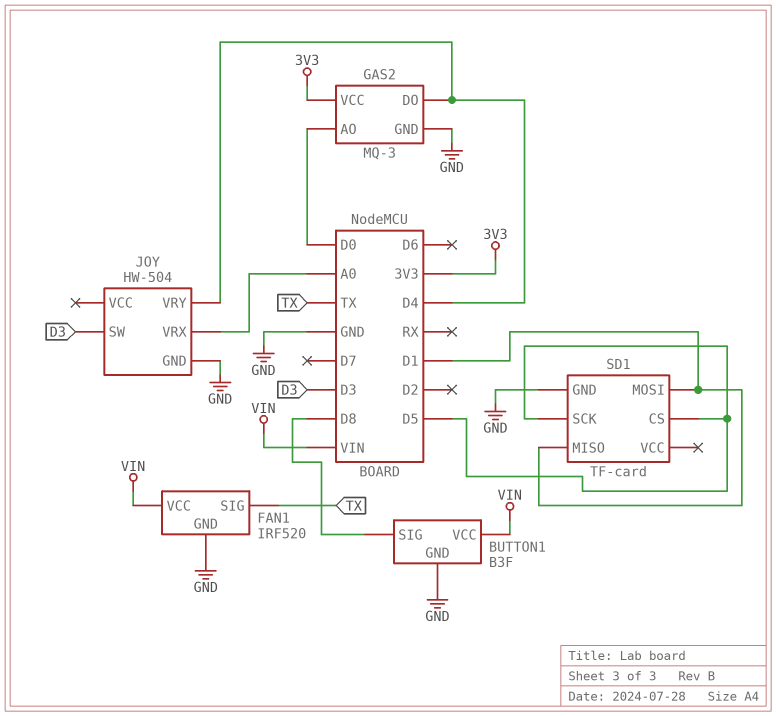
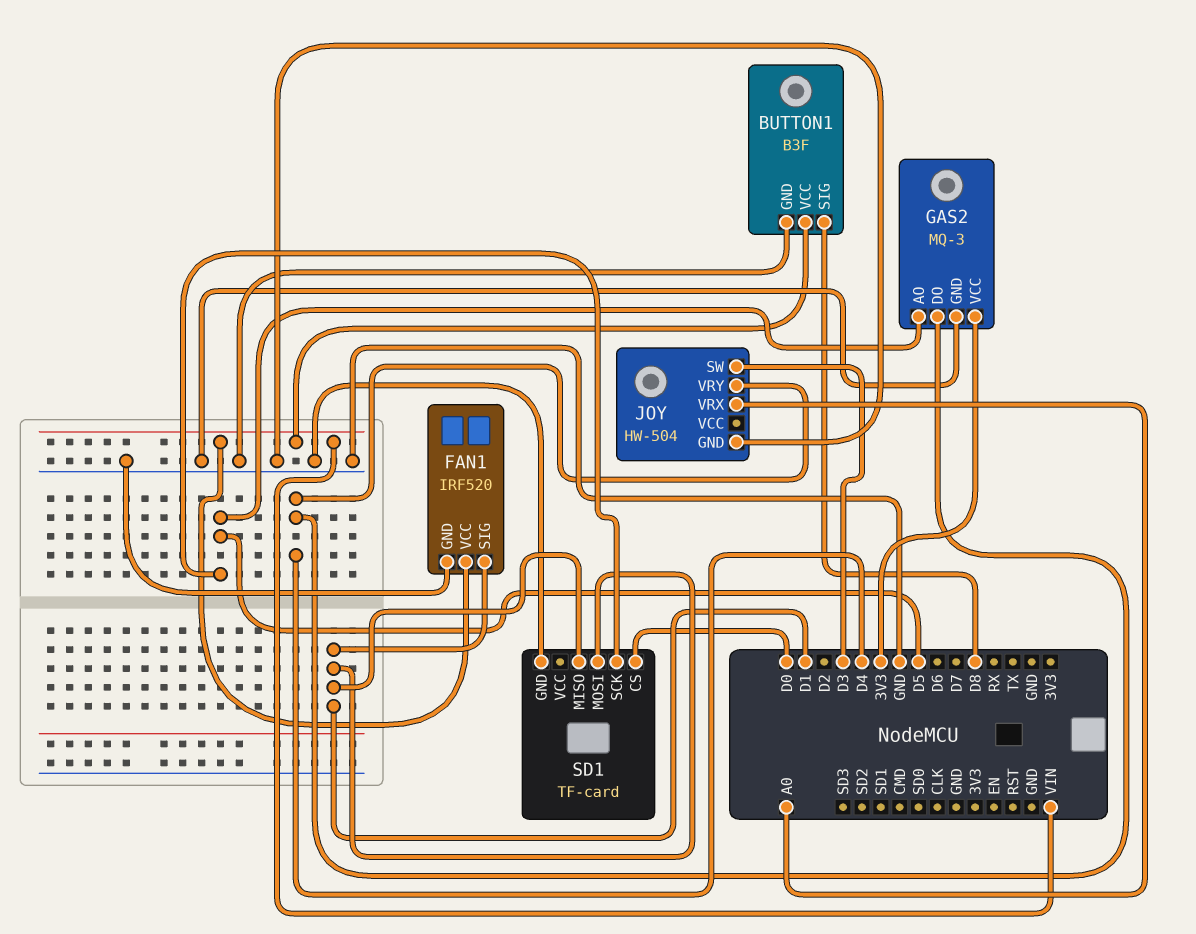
FAN1 pin SIG: TX -> D1
GAS2 pin AO: D0 -> D5
SD1 pin CS: D5 -> D0

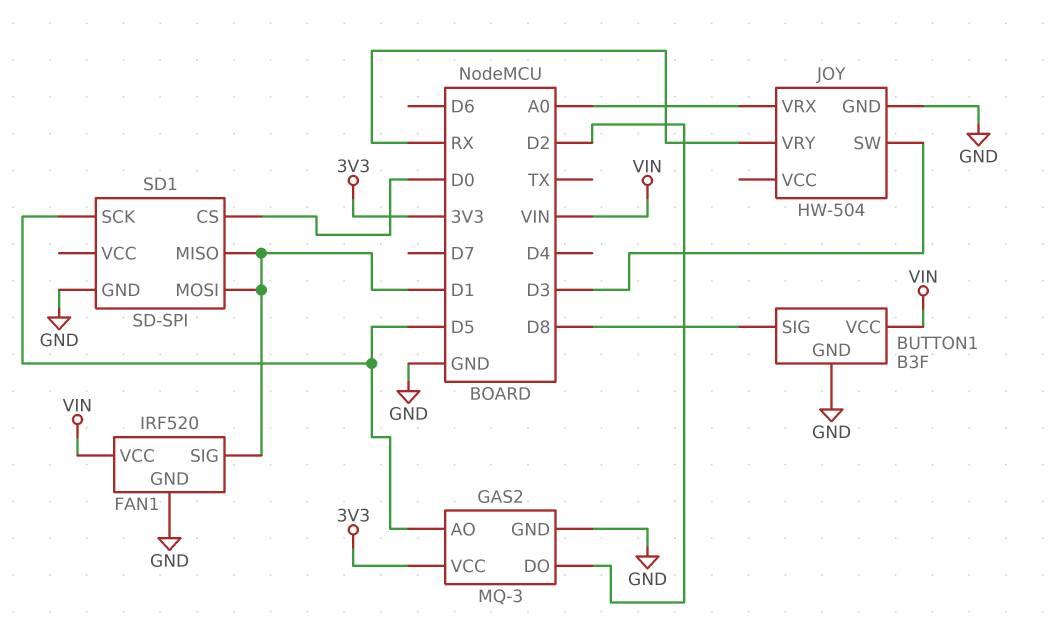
GAS2 pin DO: D4 -> D2
JOY pin VRY: D4 -> RX
SD1: TF-card -> SD-SPI

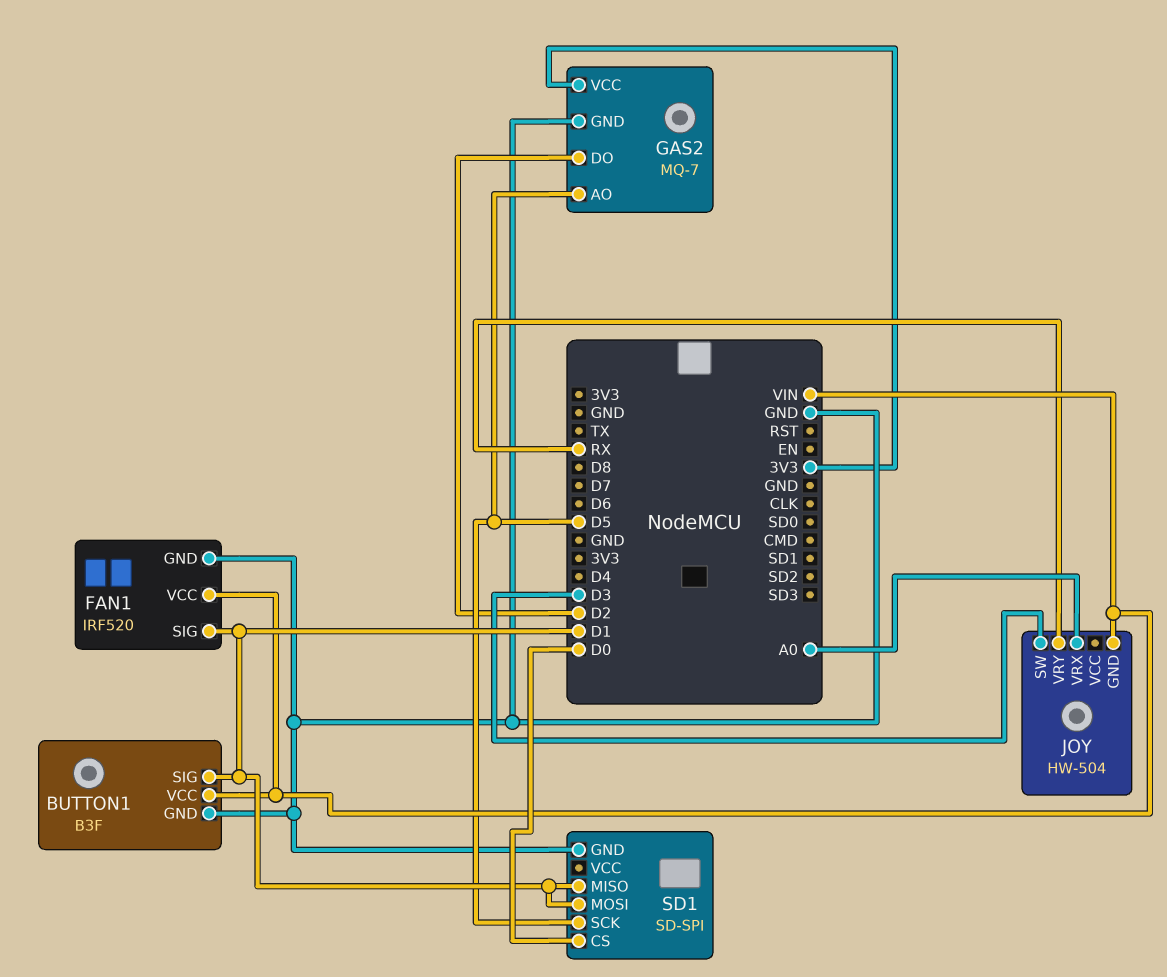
BUTTON1 pin SIG: D8 -> D1
GAS2: MQ-3 -> MQ-7
JOY pin GND: GND -> VIN

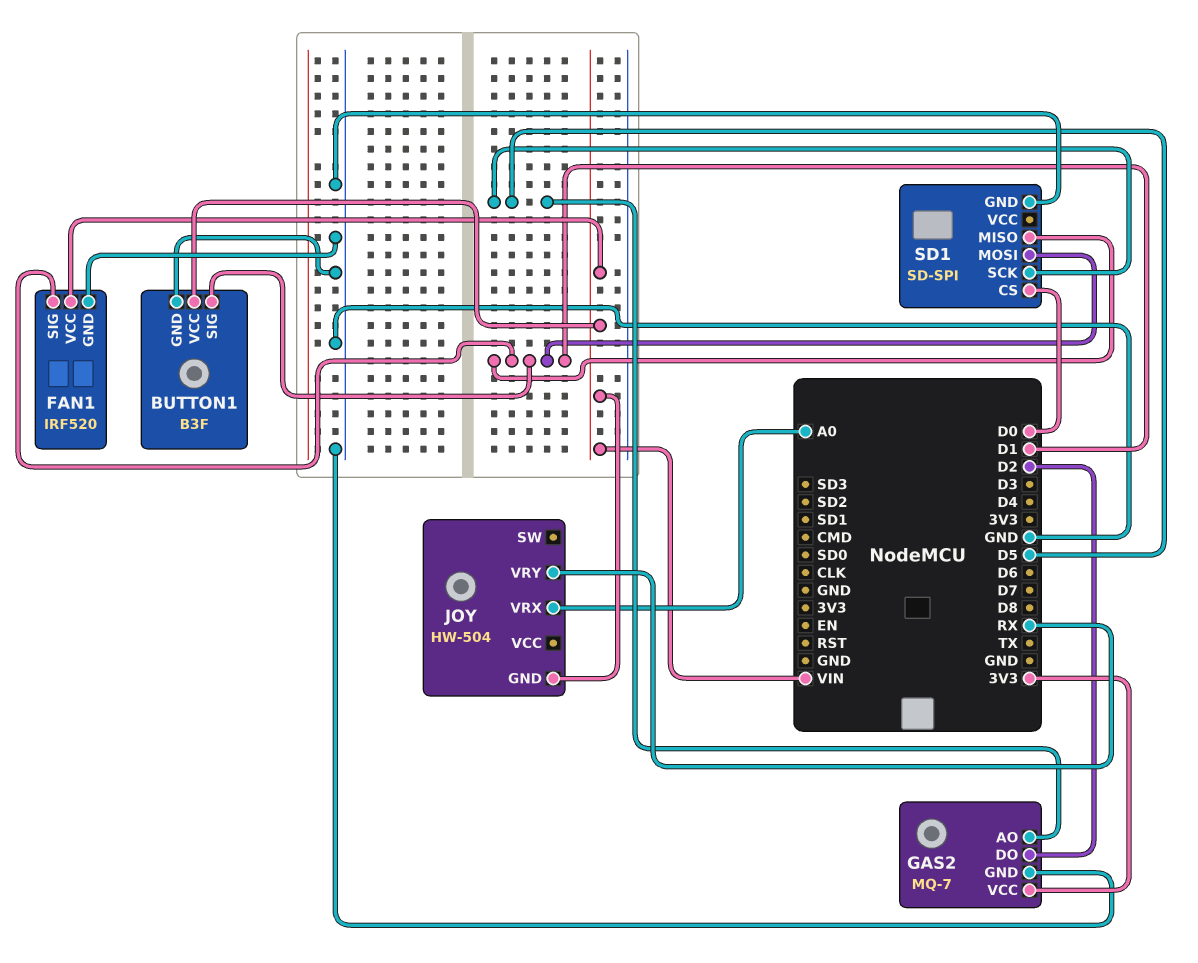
JOY pin SW: D3 -> none

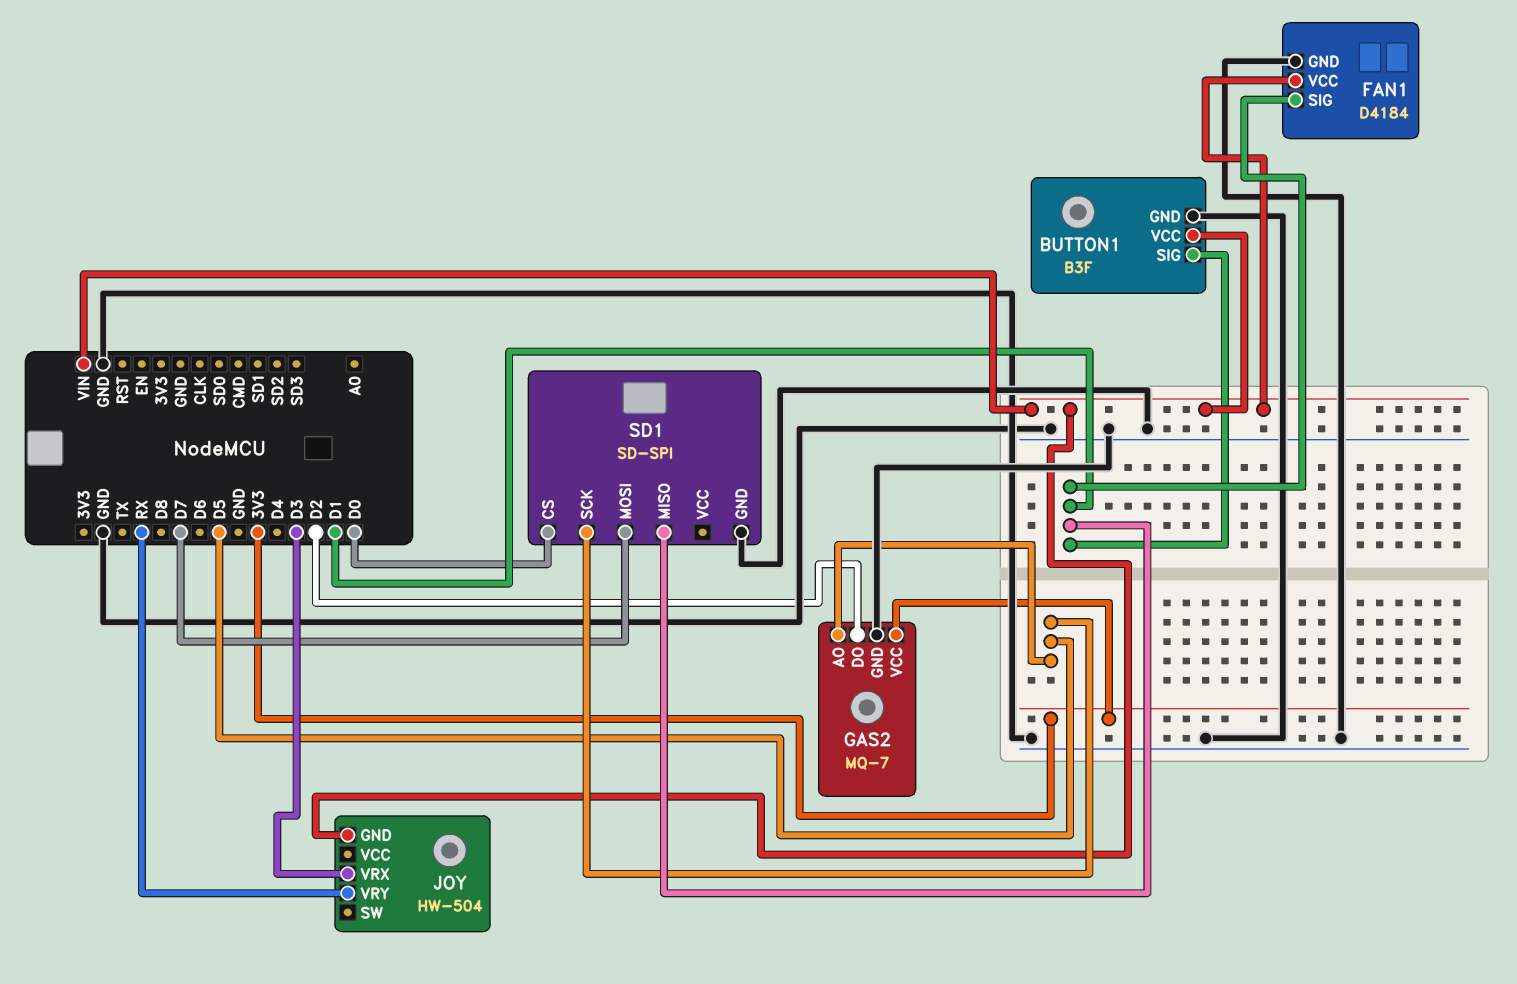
FAN1: IRF520 -> D4184
JOY pin VRX: A0 -> D3
SD1 pin MOSI: D1 -> D7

#### [Work to be completed]
Every record above should reappear exactly, with the pictures gone.

#### [Your solution]
FAN1 pin SIG: TX -> D1
GAS2 pin AO: D0 -> D5
SD1 pin CS: D5 -> D0

GAS2 pin DO: D4 -> D2
JOY pin VRY: D4 -> RX
SD1: TF-card -> SD-SPI

BUTTON1 pin SIG: D8 -> D1
GAS2: MQ-3 -> MQ-7
JOY pin GND: GND -> VIN

JOY pin SW: D3 -> none

FAN1: IRF520 -> D4184
JOY pin VRX: A0 -> D3
SD1 pin MOSI: D1 -> D7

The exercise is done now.